:: GOAL OF THE EXERCISE ::
Stopping right after the line with "toy tree (gray)", please reproduce the material below exactly from its first line.

:: STORED DATA ::
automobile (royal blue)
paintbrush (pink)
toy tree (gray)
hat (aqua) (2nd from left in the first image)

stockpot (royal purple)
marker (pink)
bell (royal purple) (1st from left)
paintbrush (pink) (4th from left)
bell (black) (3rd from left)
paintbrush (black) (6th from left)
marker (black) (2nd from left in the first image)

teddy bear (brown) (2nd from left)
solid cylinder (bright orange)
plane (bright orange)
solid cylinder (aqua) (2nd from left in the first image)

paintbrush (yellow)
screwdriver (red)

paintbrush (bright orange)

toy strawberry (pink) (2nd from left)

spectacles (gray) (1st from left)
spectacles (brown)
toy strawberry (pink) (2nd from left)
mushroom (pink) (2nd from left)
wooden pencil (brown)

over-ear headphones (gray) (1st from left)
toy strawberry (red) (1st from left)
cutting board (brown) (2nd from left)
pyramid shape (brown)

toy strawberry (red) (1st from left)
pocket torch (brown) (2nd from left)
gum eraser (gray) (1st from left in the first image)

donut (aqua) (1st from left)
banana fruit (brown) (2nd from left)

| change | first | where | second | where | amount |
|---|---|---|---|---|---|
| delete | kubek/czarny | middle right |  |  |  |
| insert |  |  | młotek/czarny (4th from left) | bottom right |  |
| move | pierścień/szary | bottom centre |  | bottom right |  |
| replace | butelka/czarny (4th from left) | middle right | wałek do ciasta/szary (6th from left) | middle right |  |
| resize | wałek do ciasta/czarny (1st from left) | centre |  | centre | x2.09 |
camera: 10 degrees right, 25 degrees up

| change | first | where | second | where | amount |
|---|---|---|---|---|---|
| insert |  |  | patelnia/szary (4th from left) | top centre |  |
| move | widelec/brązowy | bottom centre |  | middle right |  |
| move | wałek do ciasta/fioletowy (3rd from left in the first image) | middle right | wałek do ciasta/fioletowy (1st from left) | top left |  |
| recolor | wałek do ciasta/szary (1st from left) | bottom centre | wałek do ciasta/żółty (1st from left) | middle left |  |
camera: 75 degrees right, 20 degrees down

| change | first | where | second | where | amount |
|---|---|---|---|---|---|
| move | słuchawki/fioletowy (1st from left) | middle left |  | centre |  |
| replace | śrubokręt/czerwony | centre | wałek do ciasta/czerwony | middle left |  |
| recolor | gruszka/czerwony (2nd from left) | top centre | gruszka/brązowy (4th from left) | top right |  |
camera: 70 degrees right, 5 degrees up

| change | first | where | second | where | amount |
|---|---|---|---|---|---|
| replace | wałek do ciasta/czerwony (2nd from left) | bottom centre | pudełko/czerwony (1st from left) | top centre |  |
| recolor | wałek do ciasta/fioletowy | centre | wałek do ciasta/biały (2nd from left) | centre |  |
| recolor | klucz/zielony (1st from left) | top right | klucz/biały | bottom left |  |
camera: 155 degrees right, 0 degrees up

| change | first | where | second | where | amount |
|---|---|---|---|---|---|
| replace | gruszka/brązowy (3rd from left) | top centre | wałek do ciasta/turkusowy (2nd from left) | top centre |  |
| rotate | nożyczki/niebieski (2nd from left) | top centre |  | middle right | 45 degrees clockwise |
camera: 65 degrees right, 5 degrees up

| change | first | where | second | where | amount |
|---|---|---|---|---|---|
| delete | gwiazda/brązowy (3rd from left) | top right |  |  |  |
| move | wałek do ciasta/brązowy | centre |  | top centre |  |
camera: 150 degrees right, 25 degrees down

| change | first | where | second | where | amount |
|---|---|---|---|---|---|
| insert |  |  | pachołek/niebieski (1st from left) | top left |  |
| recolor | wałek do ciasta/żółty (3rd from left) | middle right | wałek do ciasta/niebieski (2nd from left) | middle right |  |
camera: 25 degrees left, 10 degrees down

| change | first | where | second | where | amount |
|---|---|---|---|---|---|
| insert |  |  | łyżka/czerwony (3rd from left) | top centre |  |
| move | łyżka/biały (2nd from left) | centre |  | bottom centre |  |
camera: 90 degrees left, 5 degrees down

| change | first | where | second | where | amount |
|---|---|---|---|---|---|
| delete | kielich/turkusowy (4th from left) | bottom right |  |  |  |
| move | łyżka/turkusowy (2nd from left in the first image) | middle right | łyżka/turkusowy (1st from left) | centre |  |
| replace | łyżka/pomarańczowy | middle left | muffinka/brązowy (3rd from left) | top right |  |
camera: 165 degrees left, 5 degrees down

:: YOUR SOLUTION ::
automobile (royal blue)
paintbrush (pink)
toy tree (gray)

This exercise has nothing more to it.